§ Exercise:
Reproduce the material below, swapping every occurrence of "black matte shirt" for "dark linen shirt" and leaving all other text unchanged.

§ Data in this exercise:
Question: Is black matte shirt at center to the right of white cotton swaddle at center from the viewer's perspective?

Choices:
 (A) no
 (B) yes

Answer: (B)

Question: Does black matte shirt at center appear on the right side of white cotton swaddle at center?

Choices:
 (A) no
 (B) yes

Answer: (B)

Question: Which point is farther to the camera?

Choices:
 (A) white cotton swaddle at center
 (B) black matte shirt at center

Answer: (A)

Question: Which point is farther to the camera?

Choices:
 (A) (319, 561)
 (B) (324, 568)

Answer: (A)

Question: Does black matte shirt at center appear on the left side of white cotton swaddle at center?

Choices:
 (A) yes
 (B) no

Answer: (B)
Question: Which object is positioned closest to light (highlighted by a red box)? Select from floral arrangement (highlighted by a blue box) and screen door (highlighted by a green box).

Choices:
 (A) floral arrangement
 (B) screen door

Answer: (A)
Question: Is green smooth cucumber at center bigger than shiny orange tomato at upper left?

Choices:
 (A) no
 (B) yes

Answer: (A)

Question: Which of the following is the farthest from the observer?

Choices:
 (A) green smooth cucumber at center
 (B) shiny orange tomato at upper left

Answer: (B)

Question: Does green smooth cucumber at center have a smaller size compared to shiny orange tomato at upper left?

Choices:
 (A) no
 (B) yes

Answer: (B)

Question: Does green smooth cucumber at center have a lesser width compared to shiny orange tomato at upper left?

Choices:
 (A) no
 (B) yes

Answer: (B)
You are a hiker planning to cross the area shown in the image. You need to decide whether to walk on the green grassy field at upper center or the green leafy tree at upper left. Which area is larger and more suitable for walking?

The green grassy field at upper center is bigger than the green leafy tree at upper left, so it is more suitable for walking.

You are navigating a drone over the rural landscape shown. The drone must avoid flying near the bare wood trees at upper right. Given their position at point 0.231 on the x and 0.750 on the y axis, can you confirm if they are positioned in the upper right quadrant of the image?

§ Expected output:
Question: Is dark linen shirt at center to the right of white cotton swaddle at center from the viewer's perspective?

Choices:
 (A) no
 (B) yes

Answer: (B)

Question: Does dark linen shirt at center appear on the right side of white cotton swaddle at center?

Choices:
 (A) no
 (B) yes

Answer: (B)

Question: Which point is farther to the camera?

Choices:
 (A) white cotton swaddle at center
 (B) dark linen shirt at center

Answer: (A)

Question: Which point is farther to the camera?

Choices:
 (A) (319, 561)
 (B) (324, 568)

Answer: (A)

Question: Does dark linen shirt at center appear on the left side of white cotton swaddle at center?

Choices:
 (A) yes
 (B) no

Answer: (B)
Question: Which object is positioned closest to light (highlighted by a red box)? Select from floral arrangement (highlighted by a blue box) and screen door (highlighted by a green box).

Choices:
 (A) floral arrangement
 (B) screen door

Answer: (A)
Question: Is green smooth cucumber at center bigger than shiny orange tomato at upper left?

Choices:
 (A) no
 (B) yes

Answer: (A)

Question: Which of the following is the farthest from the observer?

Choices:
 (A) green smooth cucumber at center
 (B) shiny orange tomato at upper left

Answer: (B)

Question: Does green smooth cucumber at center have a smaller size compared to shiny orange tomato at upper left?

Choices:
 (A) no
 (B) yes

Answer: (B)

Question: Does green smooth cucumber at center have a lesser width compared to shiny orange tomato at upper left?

Choices:
 (A) no
 (B) yes

Answer: (B)
You are a hiker planning to cross the area shown in the image. You need to decide whether to walk on the green grassy field at upper center or the green leafy tree at upper left. Which area is larger and more suitable for walking?

The green grassy field at upper center is bigger than the green leafy tree at upper left, so it is more suitable for walking.

You are navigating a drone over the rural landscape shown. The drone must avoid flying near the bare wood trees at upper right. Given their position at point 0.231 on the x and 0.750 on the y axis, can you confirm if they are positioned in the upper right quadrant of the image?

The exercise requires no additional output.